Problem requirements: Keep the pictures out, and restate the listing that follows exactly as written.
------ Data under study ------
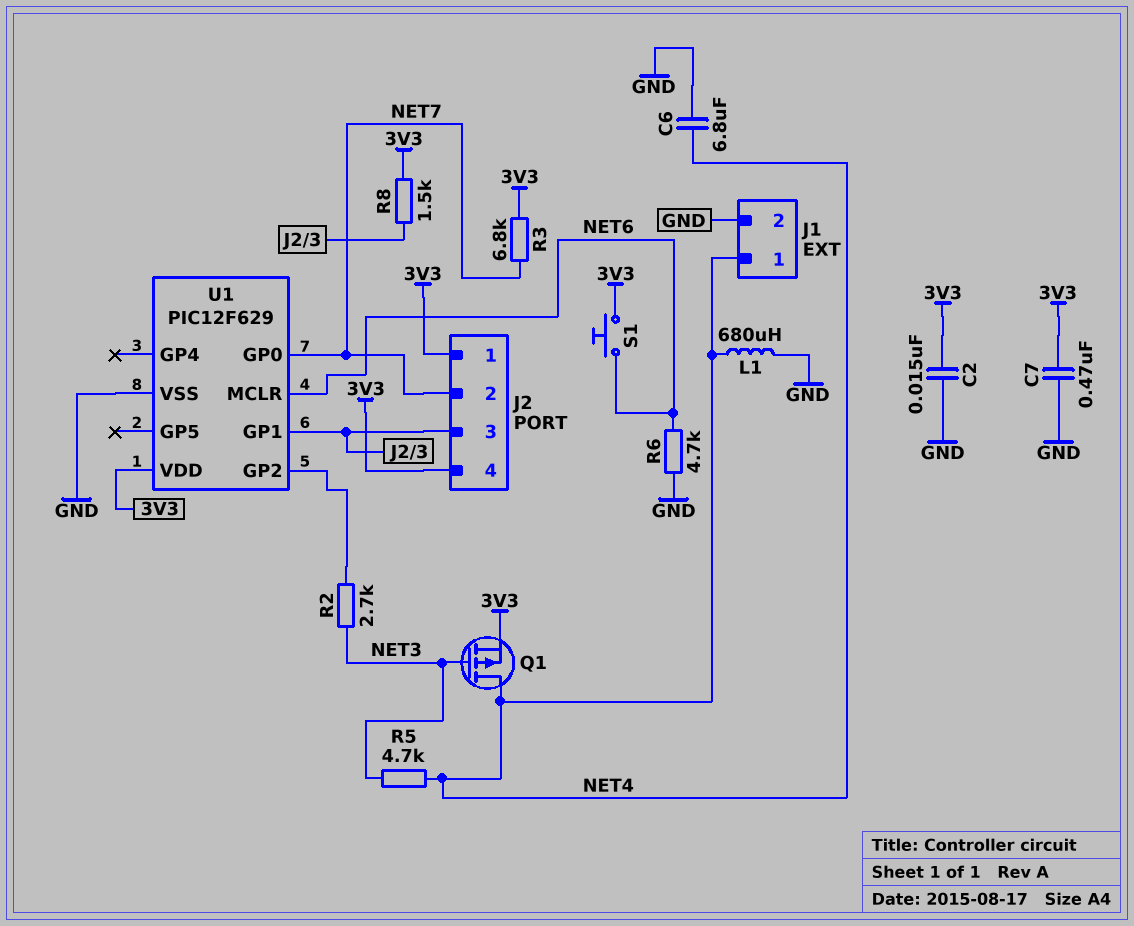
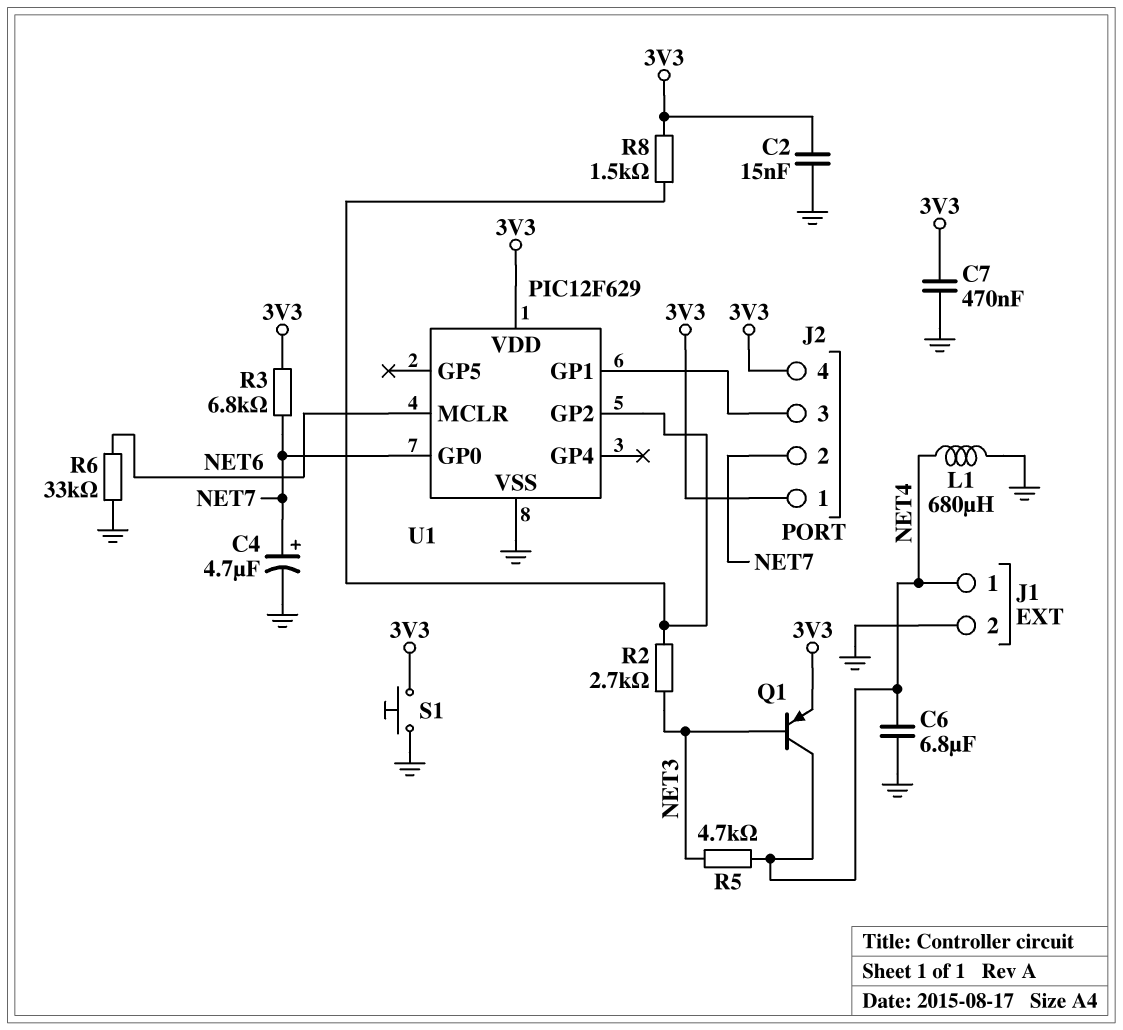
C4: none -> 4.7uF (plus NET7, minus GND)
Q1: PMOS (G NET3, D NET4, S 3V3) -> PNP (B NET3, C NET4, E 3V3)
R6: 4.7k (GND, NET6) -> 33k (GND, NET6)
R8: 1.5k (3V3, J2/3) -> 1.5k (3V3, U1/GP2)
S1: button (3V3, NET6) -> button (3V3, GND)

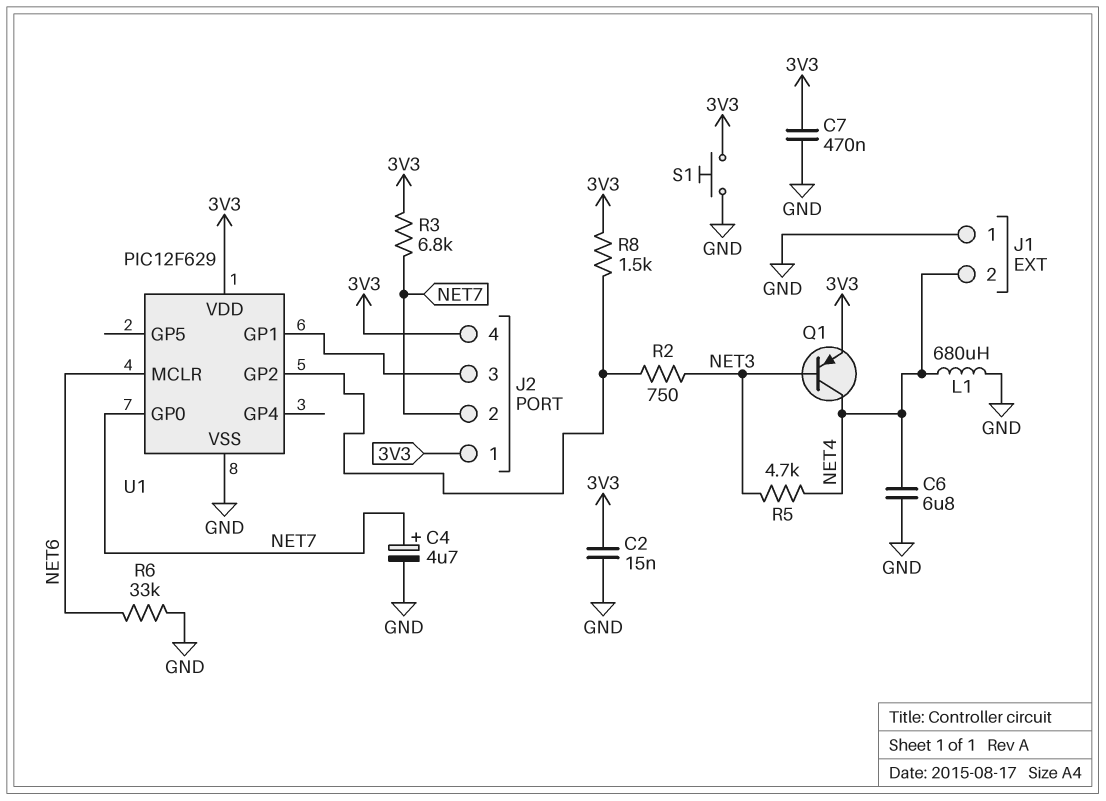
J1 pin 1: NET4 -> GND
J1 pin 2: GND -> NET4
R2: 2.7k (NET3, U1/GP2) -> 750 (NET3, U1/GP2)

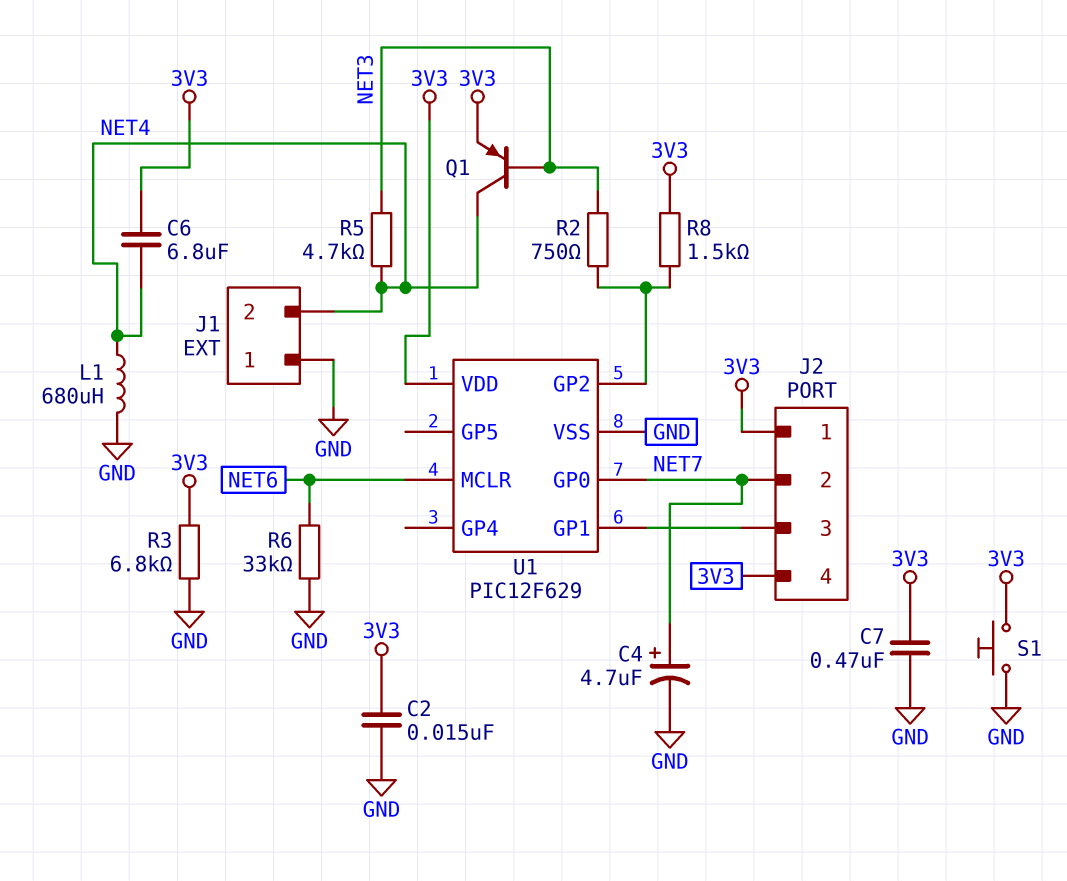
C6: 6.8uF (GND, NET4) -> 6.8uF (3V3, NET4)
R3: 6.8k (3V3, NET7) -> 6.8k (3V3, GND)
------
Task answer:
C4: none -> 4.7uF (plus NET7, minus GND)
Q1: PMOS (G NET3, D NET4, S 3V3) -> PNP (B NET3, C NET4, E 3V3)
R6: 4.7k (GND, NET6) -> 33k (GND, NET6)
R8: 1.5k (3V3, J2/3) -> 1.5k (3V3, U1/GP2)
S1: button (3V3, NET6) -> button (3V3, GND)

J1 pin 1: NET4 -> GND
J1 pin 2: GND -> NET4
R2: 2.7k (NET3, U1/GP2) -> 750 (NET3, U1/GP2)

C6: 6.8uF (GND, NET4) -> 6.8uF (3V3, NET4)
R3: 6.8k (3V3, NET7) -> 6.8k (3V3, GND)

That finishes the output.